▶ [RECORD EXTRACTS]
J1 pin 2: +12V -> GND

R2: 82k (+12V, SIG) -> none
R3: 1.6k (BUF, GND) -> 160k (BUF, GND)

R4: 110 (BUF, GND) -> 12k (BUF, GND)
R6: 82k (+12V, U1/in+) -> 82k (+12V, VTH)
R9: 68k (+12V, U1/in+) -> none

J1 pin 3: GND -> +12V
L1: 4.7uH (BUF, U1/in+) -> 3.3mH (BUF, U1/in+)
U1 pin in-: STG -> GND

...

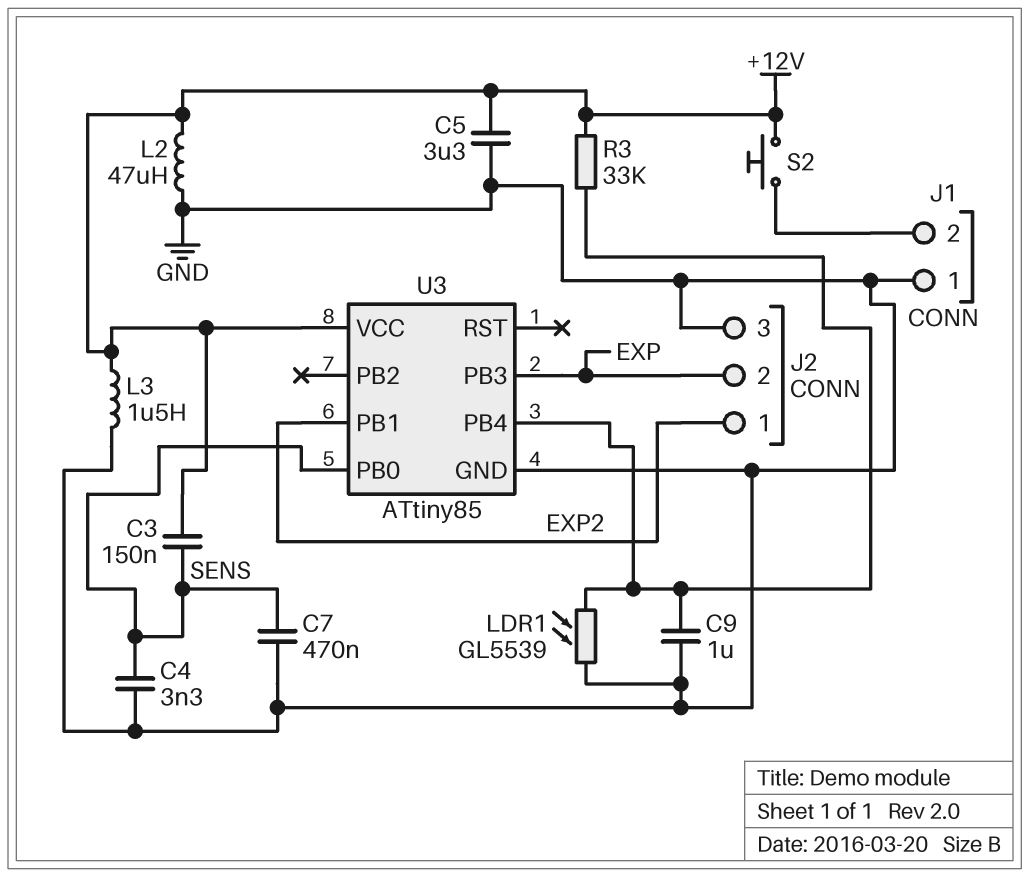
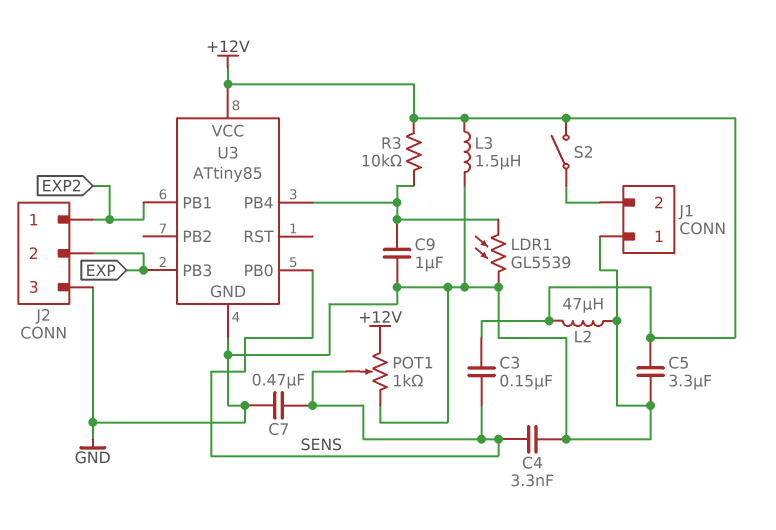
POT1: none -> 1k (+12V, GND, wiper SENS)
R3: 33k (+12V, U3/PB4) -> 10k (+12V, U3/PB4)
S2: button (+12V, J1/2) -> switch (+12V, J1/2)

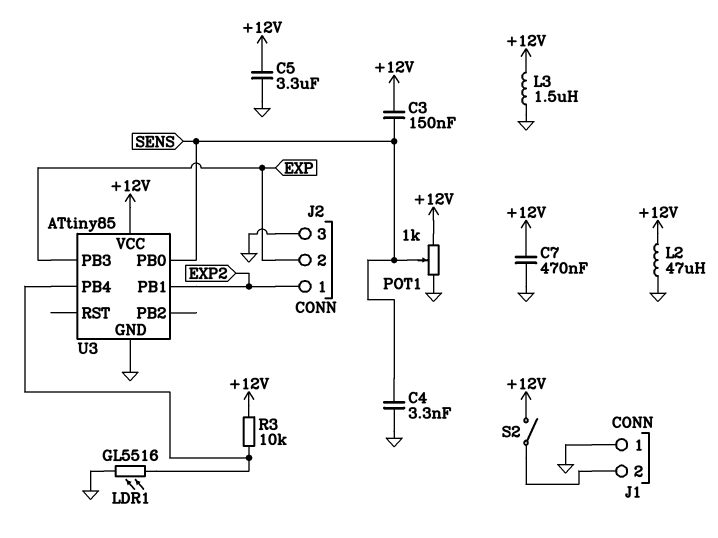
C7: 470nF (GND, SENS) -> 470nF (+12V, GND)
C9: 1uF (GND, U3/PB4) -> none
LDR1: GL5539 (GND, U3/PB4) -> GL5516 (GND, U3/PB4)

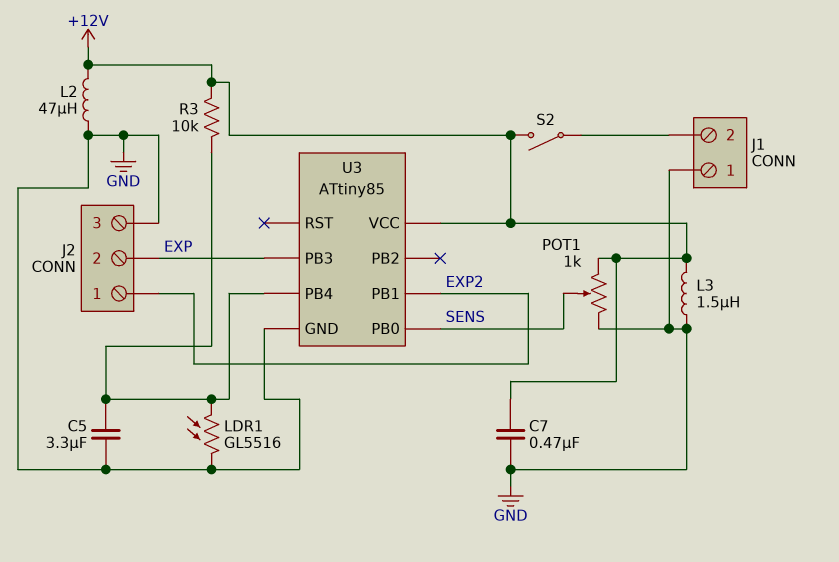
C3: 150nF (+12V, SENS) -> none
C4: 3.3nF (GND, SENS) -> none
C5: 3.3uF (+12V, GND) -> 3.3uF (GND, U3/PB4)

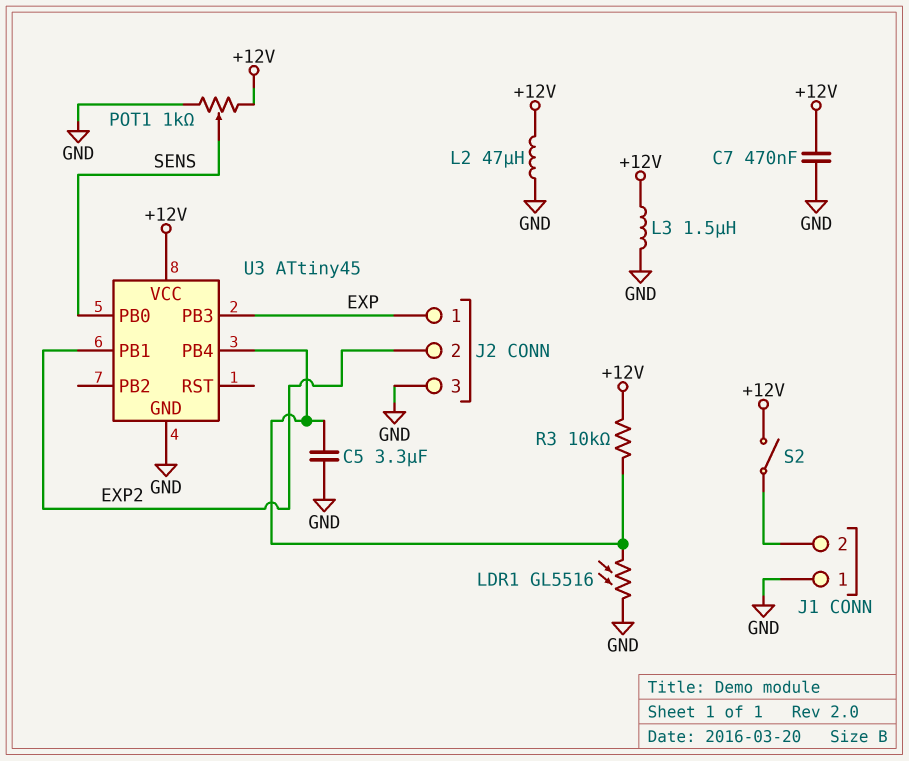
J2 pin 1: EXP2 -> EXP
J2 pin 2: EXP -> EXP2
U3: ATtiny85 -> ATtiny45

▶ [WHAT IS REQUIRED]
Pictures in the entries do not go into the copy. Print only the lines starting at the one containing "LDR1: GL5539 (GND, U3/PB4)" and ending at the one containing "U3: ATtiny85 -> ATtiny45", exactly as they appear.

▶ [EXERCISE OUTPUT]
LDR1: GL5539 (GND, U3/PB4) -> GL5516 (GND, U3/PB4)

C3: 150nF (+12V, SENS) -> none
C4: 3.3nF (GND, SENS) -> none
C5: 3.3uF (+12V, GND) -> 3.3uF (GND, U3/PB4)

J2 pin 1: EXP2 -> EXP
J2 pin 2: EXP -> EXP2
U3: ATtiny85 -> ATtiny45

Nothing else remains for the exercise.